* **Supplied data**:

#####

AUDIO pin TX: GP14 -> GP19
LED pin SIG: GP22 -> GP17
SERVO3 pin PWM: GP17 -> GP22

#####

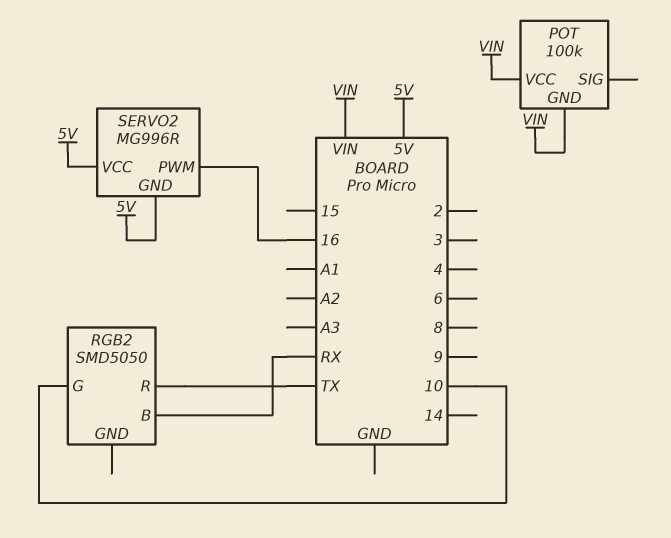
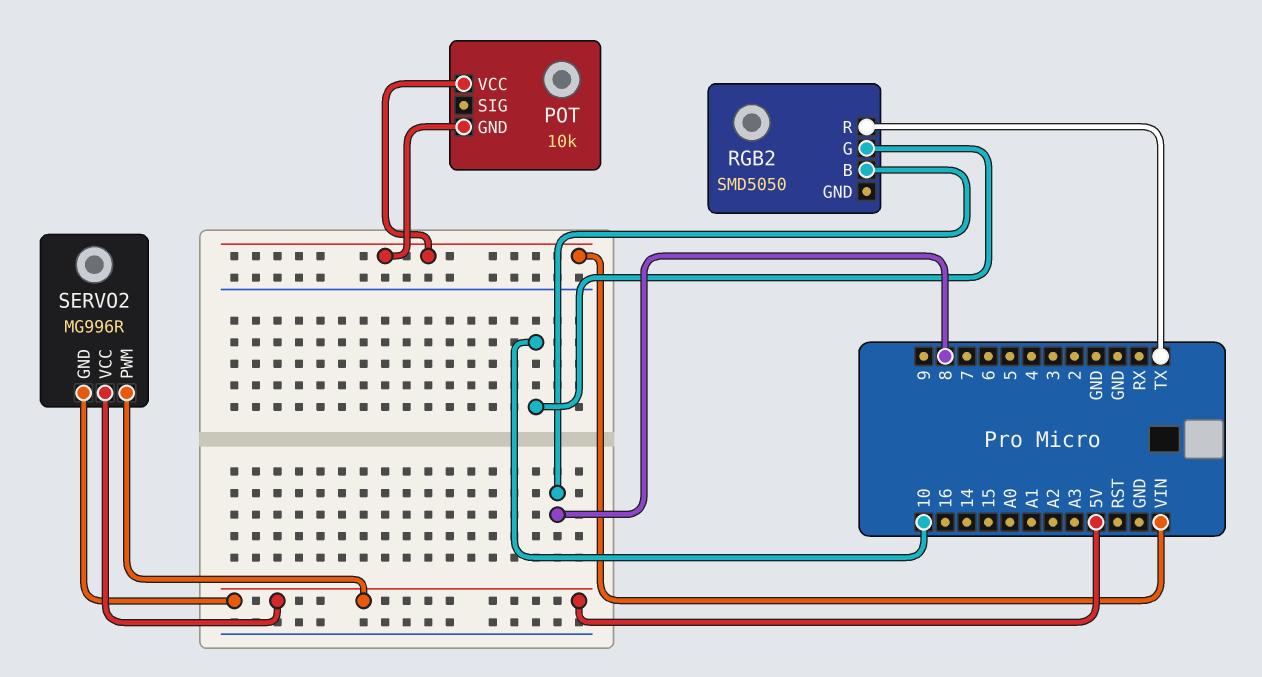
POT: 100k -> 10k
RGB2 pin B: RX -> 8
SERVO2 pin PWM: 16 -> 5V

#####

* **Required action**:
Only one stretch of the records above is wanted: the lines between the one holding "AUDIO pin TX: GP14 -> GP19" and the one holding "SERVO3 pin PWM: GP17 -> GP22", inclusive, reproduced exactly.

* **Answer space**:
AUDIO pin TX: GP14 -> GP19
LED pin SIG: GP22 -> GP17
SERVO3 pin PWM: GP17 -> GP22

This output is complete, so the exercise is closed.